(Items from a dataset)
————

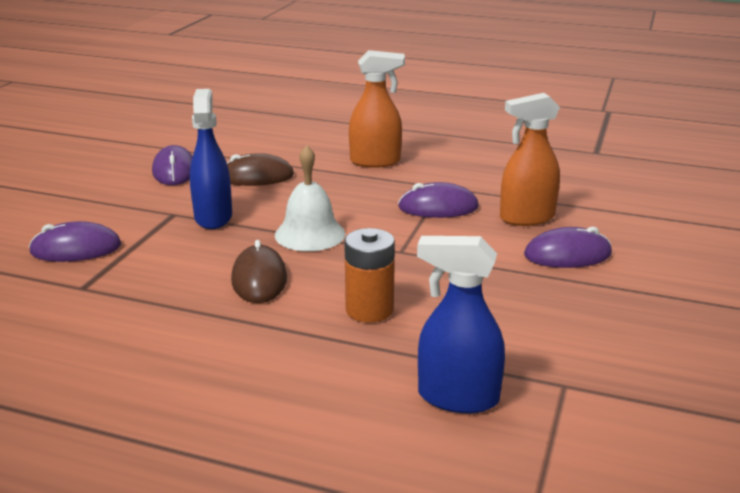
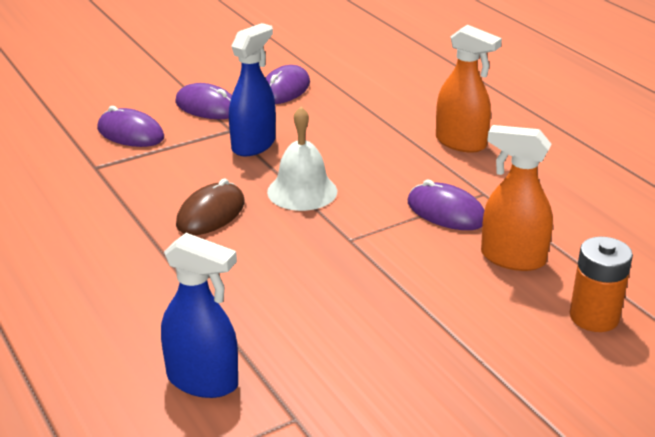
camera: 40 degrees right, 5 degrees up
(256, 177) = (338, 119): brown mouse -> none
(369, 310) = (249, 278): orange battery -> orange battery (594, 317)
(457, 397) = (203, 381): blue spray bottle -> blue spray bottle turned 150 degrees clockwise
(567, 255) = (490, 312): purple mouse -> purple mouse (207, 107)

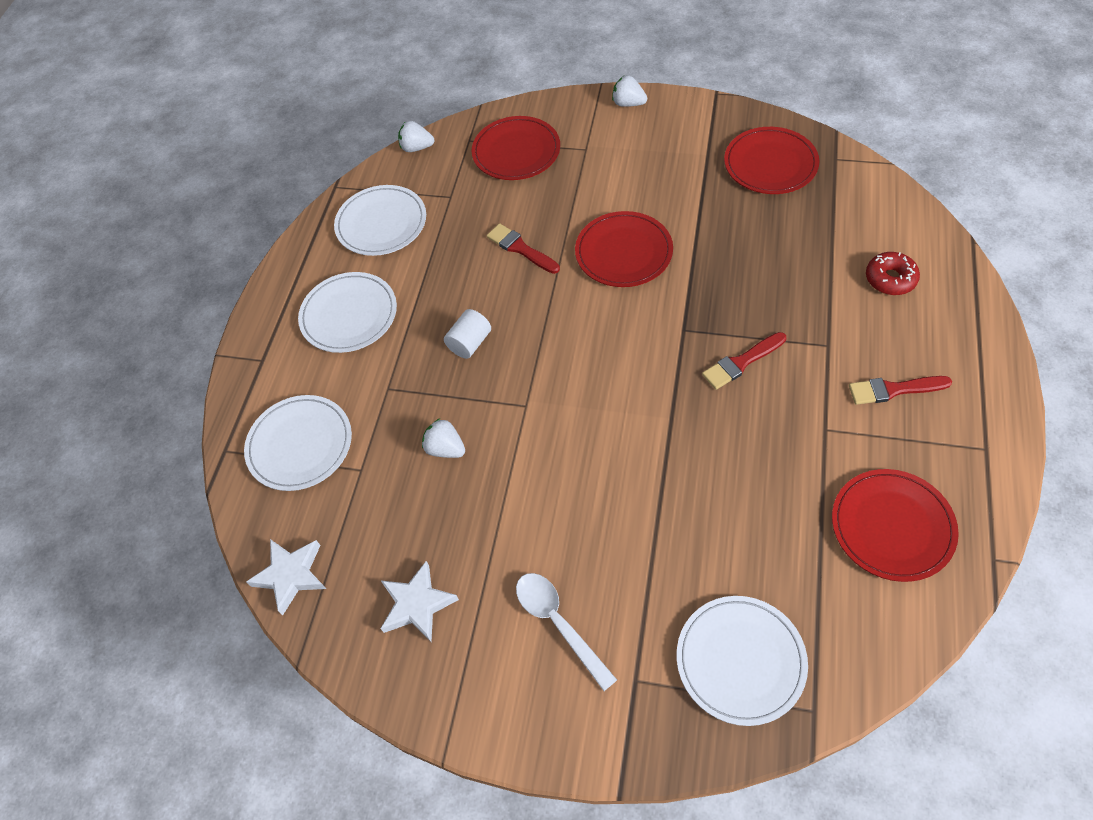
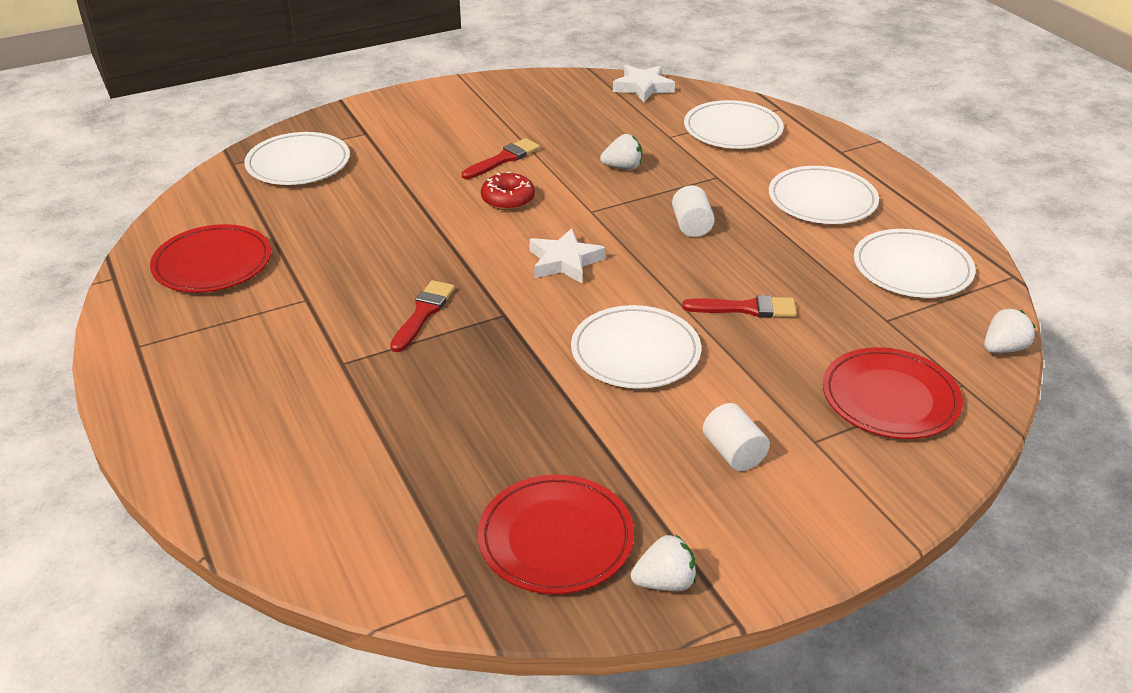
camera: 135 degrees right, 20 degrees down
(417, 604) = (544, 107): white star -> white star (564, 261)
(559, 623) = (440, 133): white spoon -> none
(623, 252) = (635, 352): red plate -> white plate
(628, 103) = (841, 534): white strawberry -> white strawberry (665, 582)
(635, 163) = (733, 453): none -> white cylinder
(890, 279) = (303, 458): red donut -> red donut (508, 199)
(893, 390) = (251, 354): red brush -> red brush (503, 159)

————

Directions> Only these lines should appear in the reply: the one containing "(635, 163) = (733, 453): none", the last line of the data, and all lines between them, each copied exactly.

Task output>
(635, 163) = (733, 453): none -> white cylinder
(890, 279) = (303, 458): red donut -> red donut (508, 199)
(893, 390) = (251, 354): red brush -> red brush (503, 159)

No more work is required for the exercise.